» **TASK ITEM**
For the listing below, return the line containing "(430, 127) = (311, 146): orange", the line containing "(500, 120) = (382, 165): green", and all lines in between, exactly as written and nothing else.

(INPUT FOR THIS TASK begins)

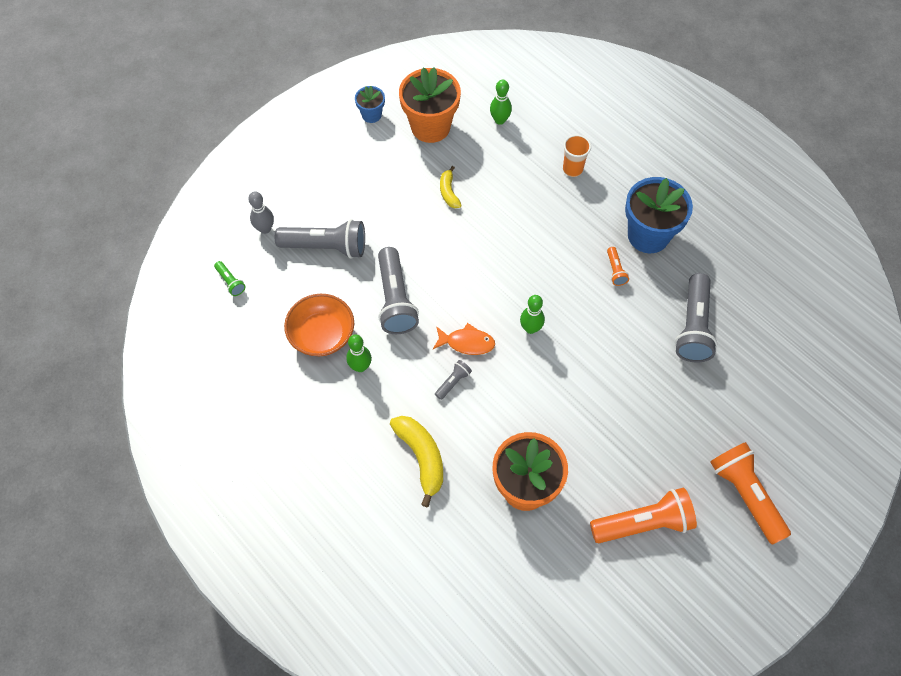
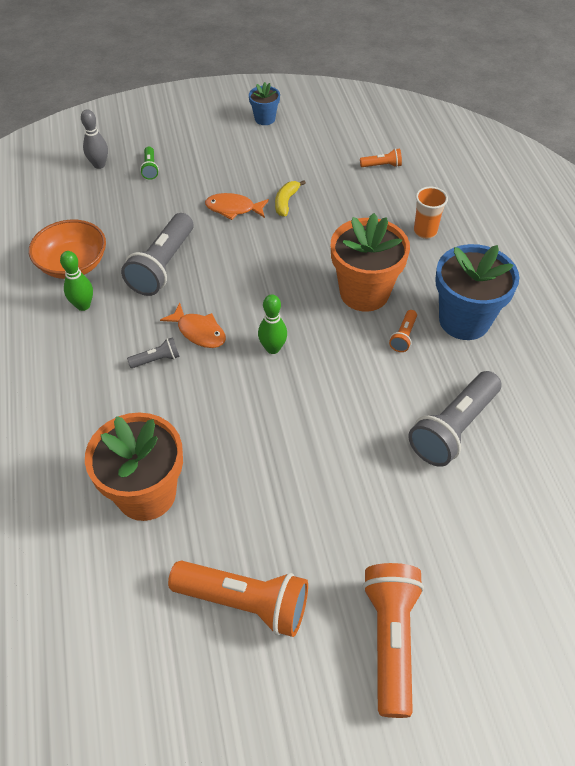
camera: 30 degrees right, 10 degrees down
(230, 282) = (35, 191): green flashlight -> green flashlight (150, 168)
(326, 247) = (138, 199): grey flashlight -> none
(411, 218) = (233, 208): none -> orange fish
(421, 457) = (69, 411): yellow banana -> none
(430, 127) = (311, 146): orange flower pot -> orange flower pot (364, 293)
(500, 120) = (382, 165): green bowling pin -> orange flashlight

(INPUT FOR THIS TASK ends)
(INPUT FOR THIS TASK begins)

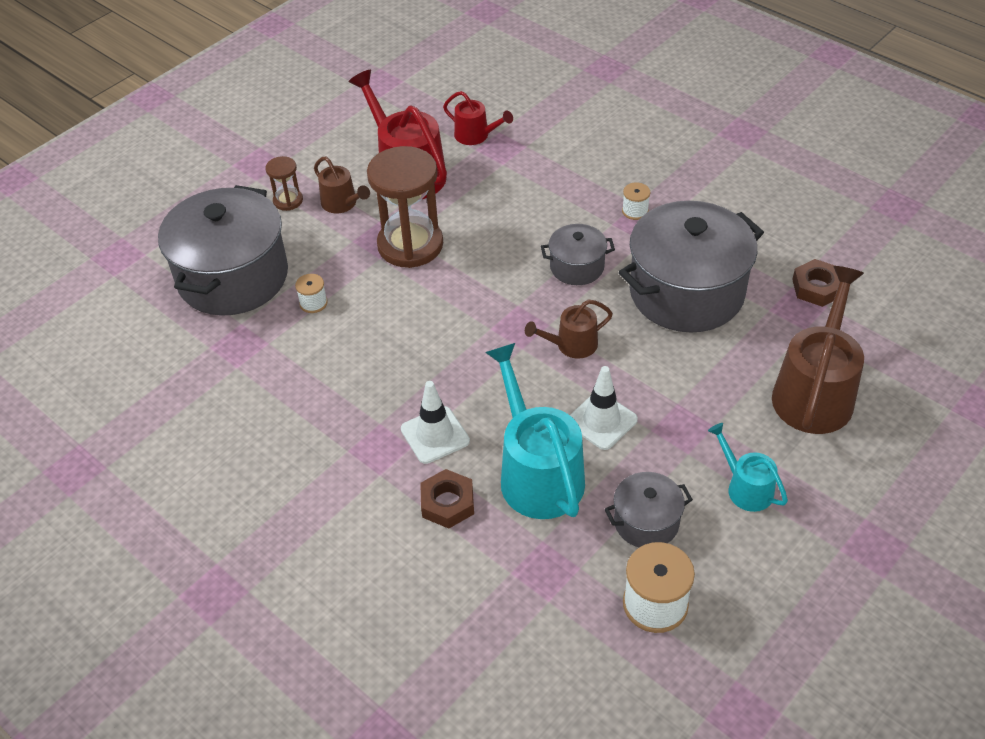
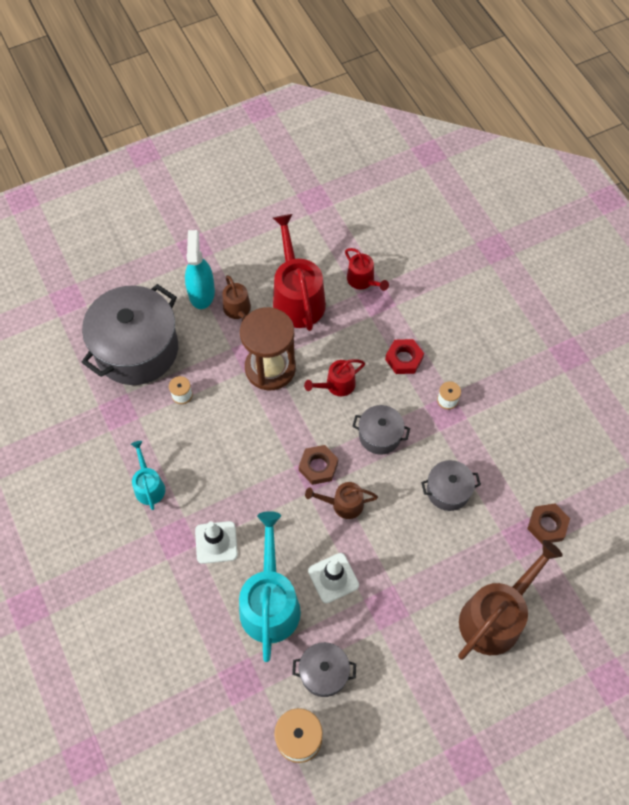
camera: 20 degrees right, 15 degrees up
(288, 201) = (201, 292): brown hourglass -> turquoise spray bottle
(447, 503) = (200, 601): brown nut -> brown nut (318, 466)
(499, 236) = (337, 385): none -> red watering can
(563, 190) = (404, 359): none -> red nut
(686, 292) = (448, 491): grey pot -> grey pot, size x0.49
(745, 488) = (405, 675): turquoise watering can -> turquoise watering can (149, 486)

(INPUT FOR THIS TASK ends)

» **RESPONSE BOX**
(430, 127) = (311, 146): orange flower pot -> orange flower pot (364, 293)
(500, 120) = (382, 165): green bowling pin -> orange flashlight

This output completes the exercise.